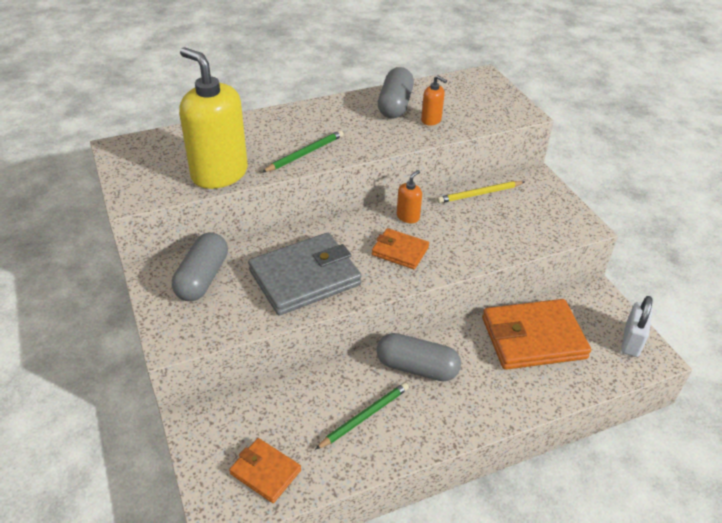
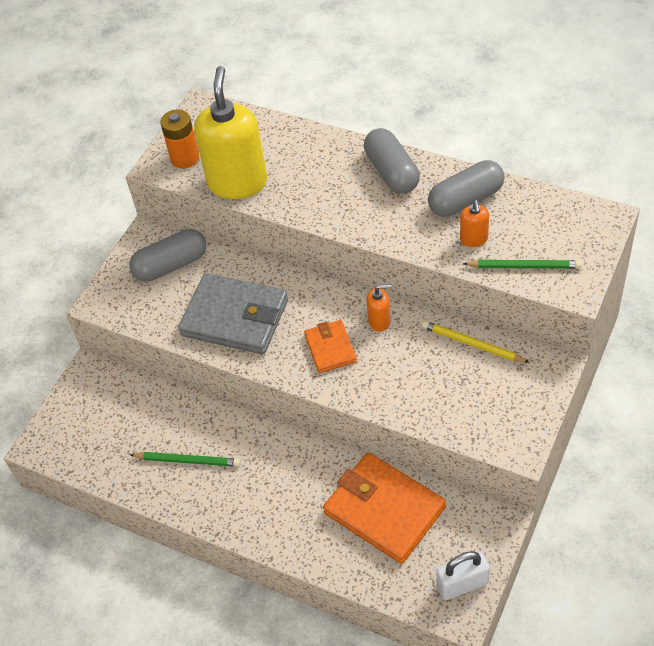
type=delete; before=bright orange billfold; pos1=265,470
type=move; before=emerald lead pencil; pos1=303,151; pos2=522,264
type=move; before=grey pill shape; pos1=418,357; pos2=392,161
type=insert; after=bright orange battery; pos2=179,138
==
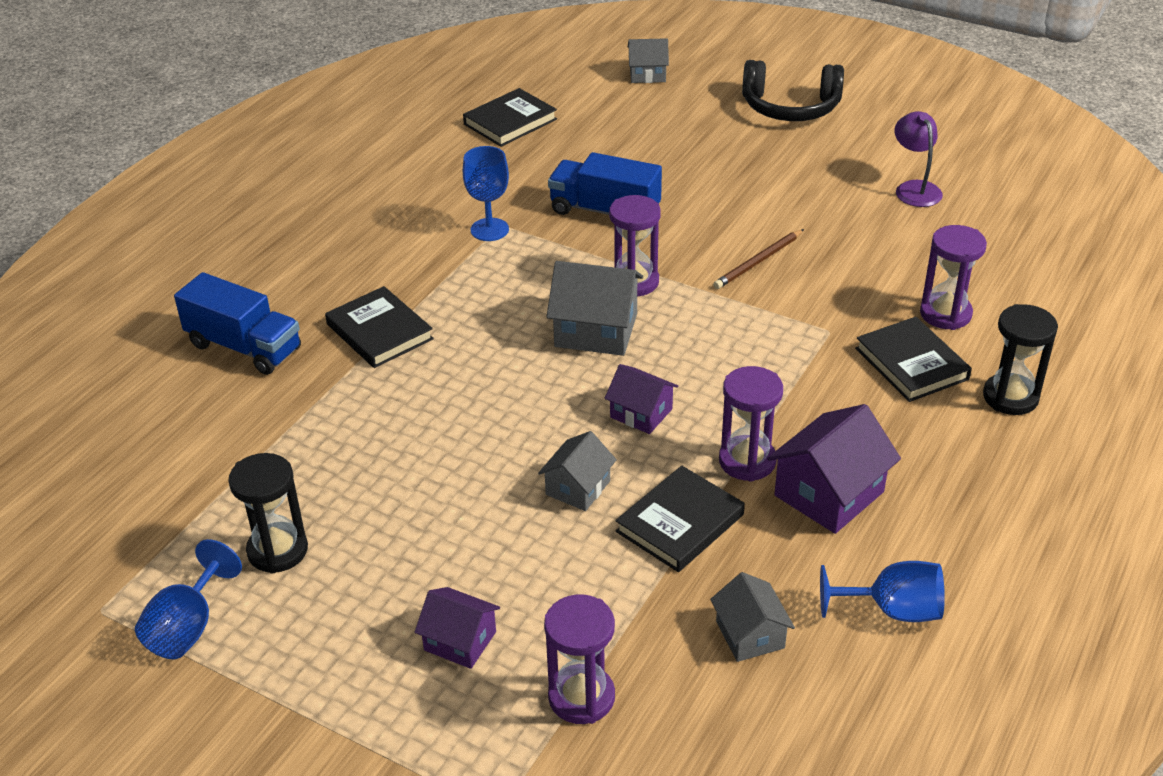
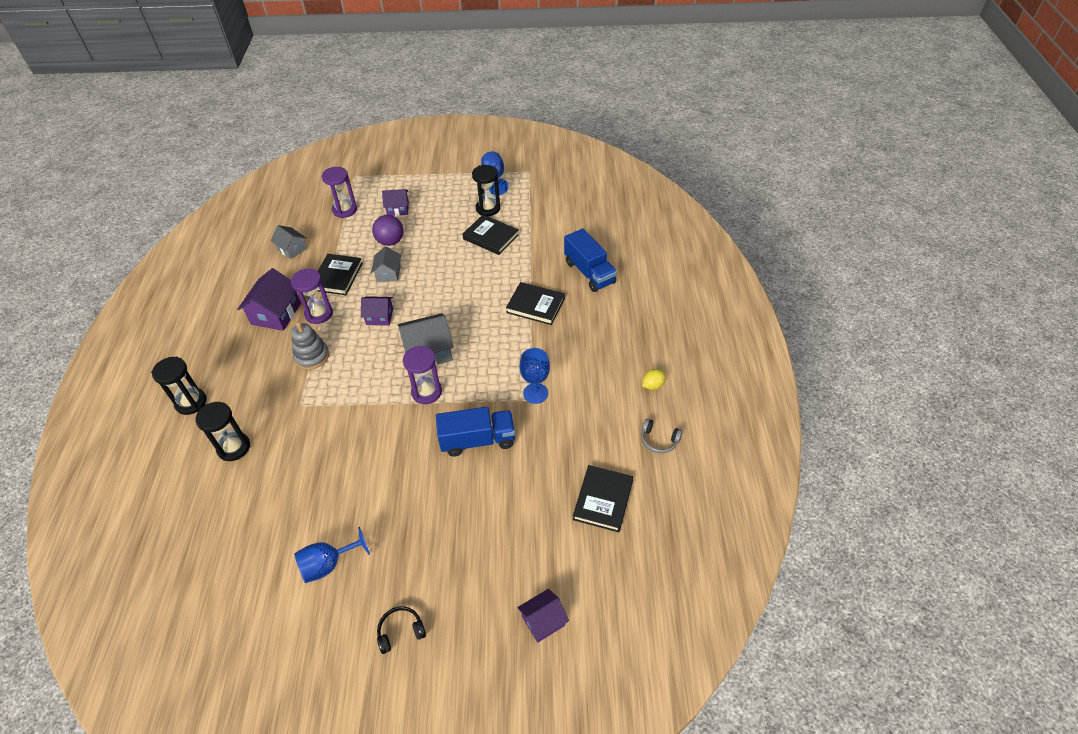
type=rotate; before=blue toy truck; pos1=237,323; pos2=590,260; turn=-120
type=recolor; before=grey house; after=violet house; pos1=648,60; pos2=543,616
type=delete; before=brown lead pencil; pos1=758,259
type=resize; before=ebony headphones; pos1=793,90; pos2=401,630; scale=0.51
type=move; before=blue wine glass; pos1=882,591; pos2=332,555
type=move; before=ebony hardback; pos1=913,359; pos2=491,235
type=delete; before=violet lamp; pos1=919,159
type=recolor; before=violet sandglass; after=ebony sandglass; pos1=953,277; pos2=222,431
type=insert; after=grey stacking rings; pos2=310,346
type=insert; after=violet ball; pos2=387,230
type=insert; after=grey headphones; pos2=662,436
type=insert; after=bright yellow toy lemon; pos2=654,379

How to complete this task: Considering only the material above, set down every line from the one with "type=recolor; before=grey house;" to the one with "type=insert; after=bright yellow", inclusive, exactly as written.

Response to the exercise:
type=recolor; before=grey house; after=violet house; pos1=648,60; pos2=543,616
type=delete; before=brown lead pencil; pos1=758,259
type=resize; before=ebony headphones; pos1=793,90; pos2=401,630; scale=0.51
type=move; before=blue wine glass; pos1=882,591; pos2=332,555
type=move; before=ebony hardback; pos1=913,359; pos2=491,235
type=delete; before=violet lamp; pos1=919,159
type=recolor; before=violet sandglass; after=ebony sandglass; pos1=953,277; pos2=222,431
type=insert; after=grey stacking rings; pos2=310,346
type=insert; after=violet ball; pos2=387,230
type=insert; after=grey headphones; pos2=662,436
type=insert; after=bright yellow toy lemon; pos2=654,379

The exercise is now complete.